*STATED PROBLEM:*
In the material below, how many lines contain the word "Identify" with matching capitalization? Give only the number.

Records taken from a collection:
^^^^^^^^
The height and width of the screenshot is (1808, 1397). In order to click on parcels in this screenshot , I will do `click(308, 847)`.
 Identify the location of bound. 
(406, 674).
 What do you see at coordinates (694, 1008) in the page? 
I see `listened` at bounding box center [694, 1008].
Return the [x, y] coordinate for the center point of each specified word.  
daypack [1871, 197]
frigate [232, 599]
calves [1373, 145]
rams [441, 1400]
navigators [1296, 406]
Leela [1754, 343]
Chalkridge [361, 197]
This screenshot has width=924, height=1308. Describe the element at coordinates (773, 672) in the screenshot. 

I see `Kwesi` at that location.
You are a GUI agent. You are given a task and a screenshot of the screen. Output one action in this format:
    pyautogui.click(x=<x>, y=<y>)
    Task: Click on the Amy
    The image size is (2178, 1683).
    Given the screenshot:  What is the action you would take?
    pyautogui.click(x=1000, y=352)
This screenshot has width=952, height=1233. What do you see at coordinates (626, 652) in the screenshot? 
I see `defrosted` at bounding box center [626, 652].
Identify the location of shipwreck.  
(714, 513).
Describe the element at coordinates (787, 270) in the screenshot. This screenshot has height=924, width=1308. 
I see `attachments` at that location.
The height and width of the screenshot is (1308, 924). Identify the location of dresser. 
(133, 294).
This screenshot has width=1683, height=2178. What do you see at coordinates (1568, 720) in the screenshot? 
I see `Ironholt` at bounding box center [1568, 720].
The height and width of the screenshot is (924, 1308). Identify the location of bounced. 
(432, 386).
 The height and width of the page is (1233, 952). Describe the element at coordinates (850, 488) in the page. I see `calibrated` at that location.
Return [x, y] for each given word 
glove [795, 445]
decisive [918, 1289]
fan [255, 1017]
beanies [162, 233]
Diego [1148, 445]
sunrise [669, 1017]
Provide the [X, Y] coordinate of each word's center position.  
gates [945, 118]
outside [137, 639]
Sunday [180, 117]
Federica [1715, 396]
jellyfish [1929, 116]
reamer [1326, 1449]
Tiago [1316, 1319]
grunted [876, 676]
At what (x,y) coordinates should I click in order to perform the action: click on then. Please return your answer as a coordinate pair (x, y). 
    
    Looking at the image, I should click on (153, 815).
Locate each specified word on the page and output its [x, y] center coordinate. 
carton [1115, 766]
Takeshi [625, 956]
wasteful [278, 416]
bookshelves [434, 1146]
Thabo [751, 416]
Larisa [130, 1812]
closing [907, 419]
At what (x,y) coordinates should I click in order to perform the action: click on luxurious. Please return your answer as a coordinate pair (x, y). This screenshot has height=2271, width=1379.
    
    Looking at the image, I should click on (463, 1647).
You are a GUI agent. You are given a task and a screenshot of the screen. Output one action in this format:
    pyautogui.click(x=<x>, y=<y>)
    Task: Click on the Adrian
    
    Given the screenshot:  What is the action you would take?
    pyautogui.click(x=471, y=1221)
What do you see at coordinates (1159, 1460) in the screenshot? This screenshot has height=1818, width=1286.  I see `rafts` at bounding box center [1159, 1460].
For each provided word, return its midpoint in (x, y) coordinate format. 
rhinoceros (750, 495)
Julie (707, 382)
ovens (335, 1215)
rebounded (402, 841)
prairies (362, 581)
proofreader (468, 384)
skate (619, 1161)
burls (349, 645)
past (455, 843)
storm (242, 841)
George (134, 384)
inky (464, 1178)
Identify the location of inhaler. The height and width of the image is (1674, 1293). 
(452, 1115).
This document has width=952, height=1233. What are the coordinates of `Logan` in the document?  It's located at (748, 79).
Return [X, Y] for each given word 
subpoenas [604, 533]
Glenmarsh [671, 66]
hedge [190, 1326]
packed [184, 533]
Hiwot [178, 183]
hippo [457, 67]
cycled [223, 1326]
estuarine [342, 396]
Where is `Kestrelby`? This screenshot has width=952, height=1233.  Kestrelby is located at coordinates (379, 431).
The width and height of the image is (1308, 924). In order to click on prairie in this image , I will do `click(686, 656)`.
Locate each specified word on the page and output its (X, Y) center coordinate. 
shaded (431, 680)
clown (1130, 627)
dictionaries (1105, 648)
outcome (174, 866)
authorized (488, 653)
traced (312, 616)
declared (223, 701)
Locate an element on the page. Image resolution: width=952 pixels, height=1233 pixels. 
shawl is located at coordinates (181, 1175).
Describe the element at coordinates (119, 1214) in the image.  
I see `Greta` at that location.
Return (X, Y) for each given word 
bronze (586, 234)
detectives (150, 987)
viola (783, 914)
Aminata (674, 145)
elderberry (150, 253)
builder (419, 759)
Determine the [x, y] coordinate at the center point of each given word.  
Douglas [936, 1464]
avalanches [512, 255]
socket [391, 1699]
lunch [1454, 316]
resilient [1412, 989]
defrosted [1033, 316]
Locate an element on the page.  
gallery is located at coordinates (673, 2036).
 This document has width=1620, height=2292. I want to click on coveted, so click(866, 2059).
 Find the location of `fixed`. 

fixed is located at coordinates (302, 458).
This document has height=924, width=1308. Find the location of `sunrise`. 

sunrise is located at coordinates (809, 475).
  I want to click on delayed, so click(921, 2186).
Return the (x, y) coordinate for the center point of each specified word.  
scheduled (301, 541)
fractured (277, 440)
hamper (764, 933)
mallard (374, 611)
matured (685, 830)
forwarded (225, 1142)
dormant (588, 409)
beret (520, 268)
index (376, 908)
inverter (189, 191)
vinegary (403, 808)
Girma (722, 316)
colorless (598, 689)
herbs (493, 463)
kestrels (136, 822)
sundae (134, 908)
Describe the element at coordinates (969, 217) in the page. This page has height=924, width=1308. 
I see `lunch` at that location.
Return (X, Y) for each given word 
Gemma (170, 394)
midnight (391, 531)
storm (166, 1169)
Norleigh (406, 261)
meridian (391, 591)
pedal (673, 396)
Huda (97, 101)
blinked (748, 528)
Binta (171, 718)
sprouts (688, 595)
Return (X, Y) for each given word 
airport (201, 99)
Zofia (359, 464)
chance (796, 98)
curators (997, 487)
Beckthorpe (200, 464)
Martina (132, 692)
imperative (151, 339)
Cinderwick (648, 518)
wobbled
^^^^^^^^
*SOLUTION BELOW:*
5